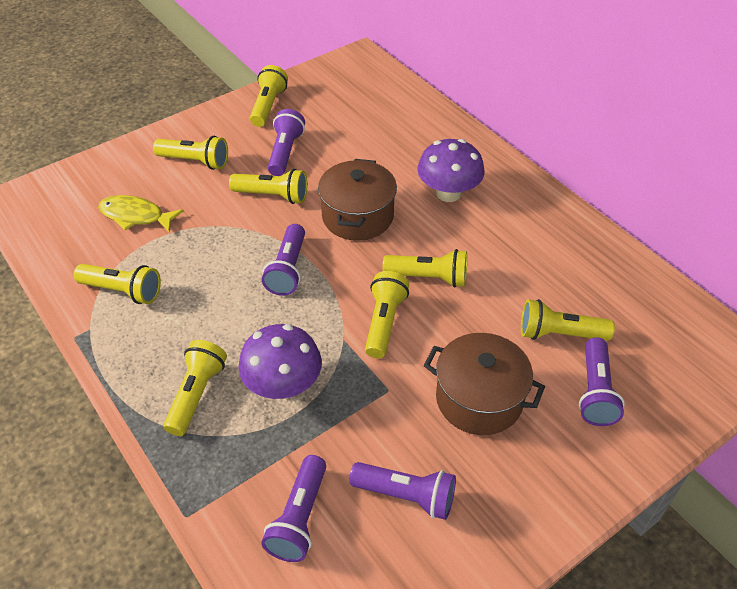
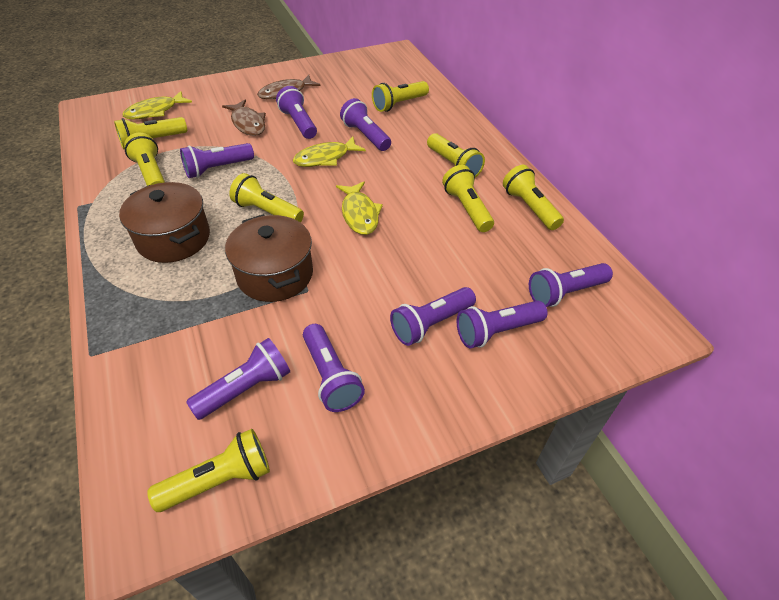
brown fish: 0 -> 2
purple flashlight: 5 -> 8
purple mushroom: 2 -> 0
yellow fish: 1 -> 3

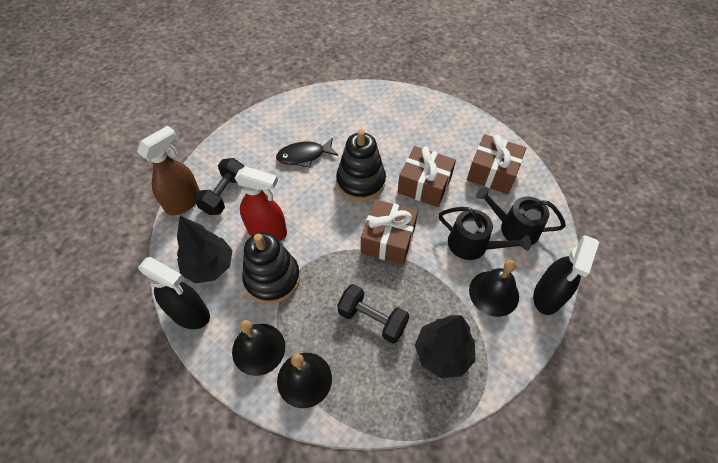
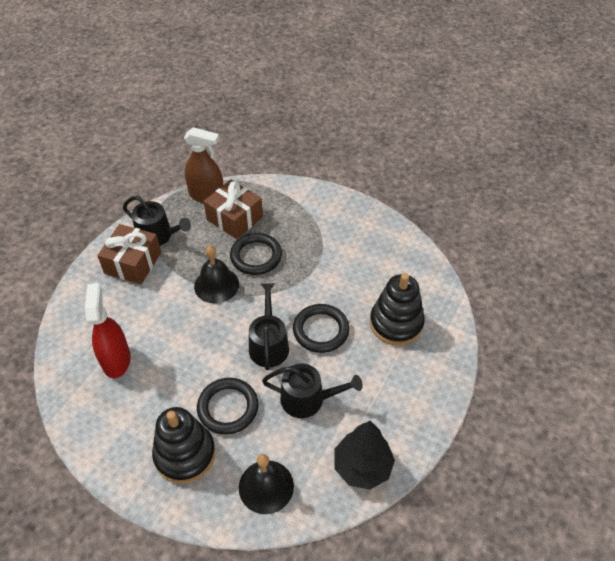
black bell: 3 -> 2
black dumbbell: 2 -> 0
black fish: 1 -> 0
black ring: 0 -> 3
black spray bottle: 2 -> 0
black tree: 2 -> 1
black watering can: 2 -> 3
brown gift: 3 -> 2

...

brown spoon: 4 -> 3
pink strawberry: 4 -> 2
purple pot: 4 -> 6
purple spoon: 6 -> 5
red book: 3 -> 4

- **TASK DESCRIPTION**: For this exercise, reproduce exactly the lines of the records above from the one with "purple mushroom: 2 -> 0" up to and including the one with "brown gift: 3 -> 2", without pictures.

- **RESULT**:
purple mushroom: 2 -> 0
yellow fish: 1 -> 3

black bell: 3 -> 2
black dumbbell: 2 -> 0
black fish: 1 -> 0
black ring: 0 -> 3
black spray bottle: 2 -> 0
black tree: 2 -> 1
black watering can: 2 -> 3
brown gift: 3 -> 2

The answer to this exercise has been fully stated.